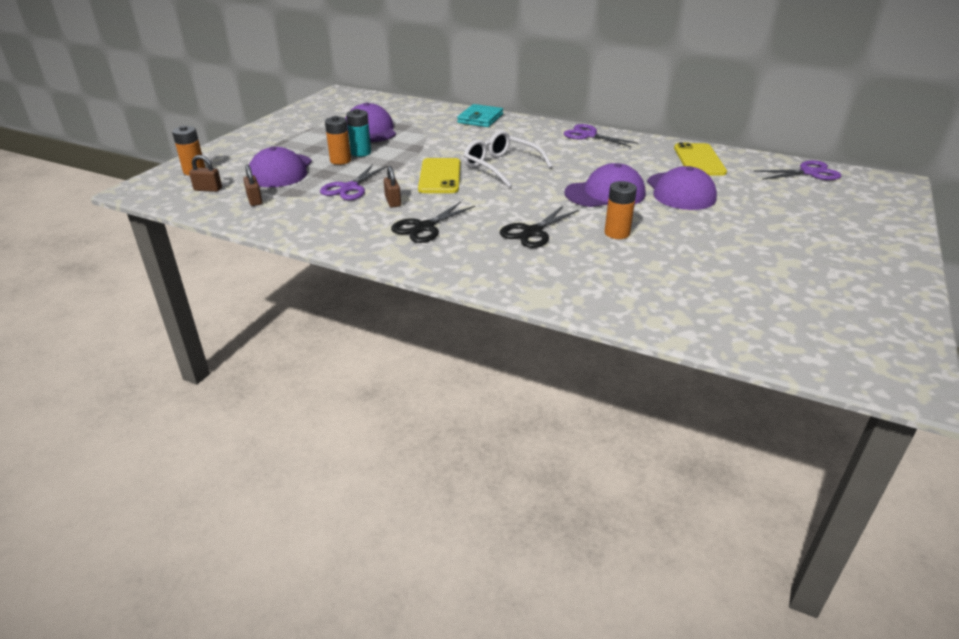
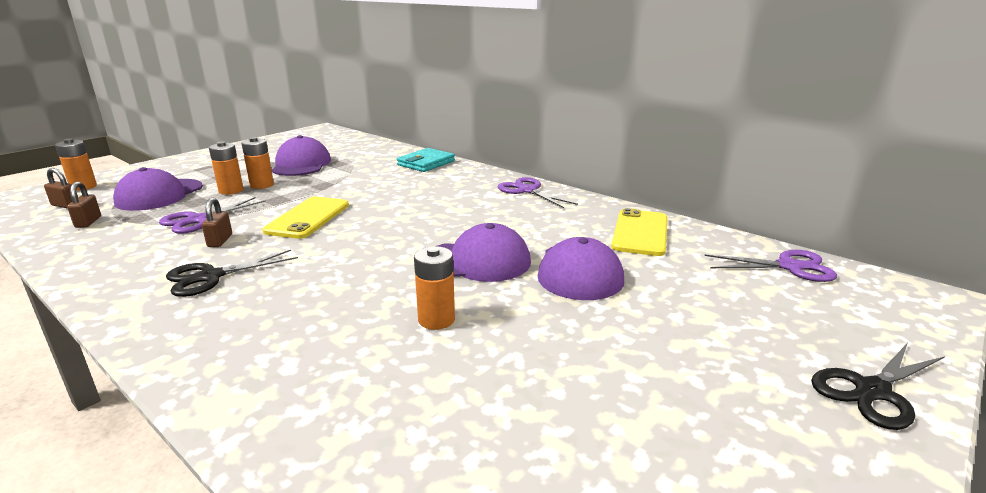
camera: 15 degrees right, 10 degrees down
(361, 153) = (262, 185): turquoise battery -> orange battery
(500, 167) = (387, 215): white glasses -> none
(532, 232) = (328, 302): black scissors -> black scissors (872, 391)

> _TASK TO COMPLETE_
Copy the listing verbatim, omitting images.

> _YOUR SOLUTION_
camera: 15 degrees right, 10 degrees down
(361, 153) = (262, 185): turquoise battery -> orange battery
(500, 167) = (387, 215): white glasses -> none
(532, 232) = (328, 302): black scissors -> black scissors (872, 391)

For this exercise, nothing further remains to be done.